→ **Data in this exercise**
- - - - -
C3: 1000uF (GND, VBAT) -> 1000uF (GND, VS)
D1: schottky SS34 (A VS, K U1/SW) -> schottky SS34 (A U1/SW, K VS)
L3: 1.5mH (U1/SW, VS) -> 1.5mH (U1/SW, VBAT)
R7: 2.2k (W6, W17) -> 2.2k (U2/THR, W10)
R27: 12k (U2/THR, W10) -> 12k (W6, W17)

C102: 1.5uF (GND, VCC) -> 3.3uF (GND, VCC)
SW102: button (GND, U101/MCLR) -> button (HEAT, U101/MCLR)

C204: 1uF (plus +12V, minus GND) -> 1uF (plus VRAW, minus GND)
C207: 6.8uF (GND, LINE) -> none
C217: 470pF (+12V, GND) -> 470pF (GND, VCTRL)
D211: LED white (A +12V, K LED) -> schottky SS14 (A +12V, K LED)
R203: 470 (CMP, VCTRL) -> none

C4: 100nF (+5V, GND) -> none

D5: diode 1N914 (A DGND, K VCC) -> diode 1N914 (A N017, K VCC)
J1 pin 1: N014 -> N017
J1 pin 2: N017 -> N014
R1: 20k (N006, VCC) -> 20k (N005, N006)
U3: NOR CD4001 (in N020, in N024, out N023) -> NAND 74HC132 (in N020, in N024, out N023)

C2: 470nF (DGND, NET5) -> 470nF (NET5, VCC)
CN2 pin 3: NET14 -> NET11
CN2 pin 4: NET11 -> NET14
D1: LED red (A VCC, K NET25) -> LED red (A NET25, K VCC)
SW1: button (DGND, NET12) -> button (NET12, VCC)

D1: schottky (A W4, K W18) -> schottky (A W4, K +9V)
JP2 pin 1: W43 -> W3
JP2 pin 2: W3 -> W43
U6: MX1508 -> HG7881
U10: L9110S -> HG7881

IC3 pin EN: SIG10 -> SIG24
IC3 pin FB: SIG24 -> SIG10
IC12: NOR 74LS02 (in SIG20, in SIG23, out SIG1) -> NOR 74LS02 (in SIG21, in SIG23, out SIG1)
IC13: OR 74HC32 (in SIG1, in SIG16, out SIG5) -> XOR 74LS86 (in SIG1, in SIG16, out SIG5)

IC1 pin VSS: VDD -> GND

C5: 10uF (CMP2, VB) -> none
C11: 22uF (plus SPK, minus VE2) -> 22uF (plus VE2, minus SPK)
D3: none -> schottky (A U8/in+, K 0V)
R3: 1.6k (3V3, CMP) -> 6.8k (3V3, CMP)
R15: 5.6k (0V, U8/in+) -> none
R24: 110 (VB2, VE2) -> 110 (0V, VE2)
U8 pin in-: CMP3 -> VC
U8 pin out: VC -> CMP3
- - - - -
→ **Task item**
Print, from the entries above, the line with "C217: 470pF (+12V, GND) -> 470pF (GND, VCTRL)", the line with "R1: 20k (N006, VCC) -> 20k (N005, N006)" and all lines between them, exactly and with nothing else.

→ **Reply**
C217: 470pF (+12V, GND) -> 470pF (GND, VCTRL)
D211: LED white (A +12V, K LED) -> schottky SS14 (A +12V, K LED)
R203: 470 (CMP, VCTRL) -> none

C4: 100nF (+5V, GND) -> none

D5: diode 1N914 (A DGND, K VCC) -> diode 1N914 (A N017, K VCC)
J1 pin 1: N014 -> N017
J1 pin 2: N017 -> N014
R1: 20k (N006, VCC) -> 20k (N005, N006)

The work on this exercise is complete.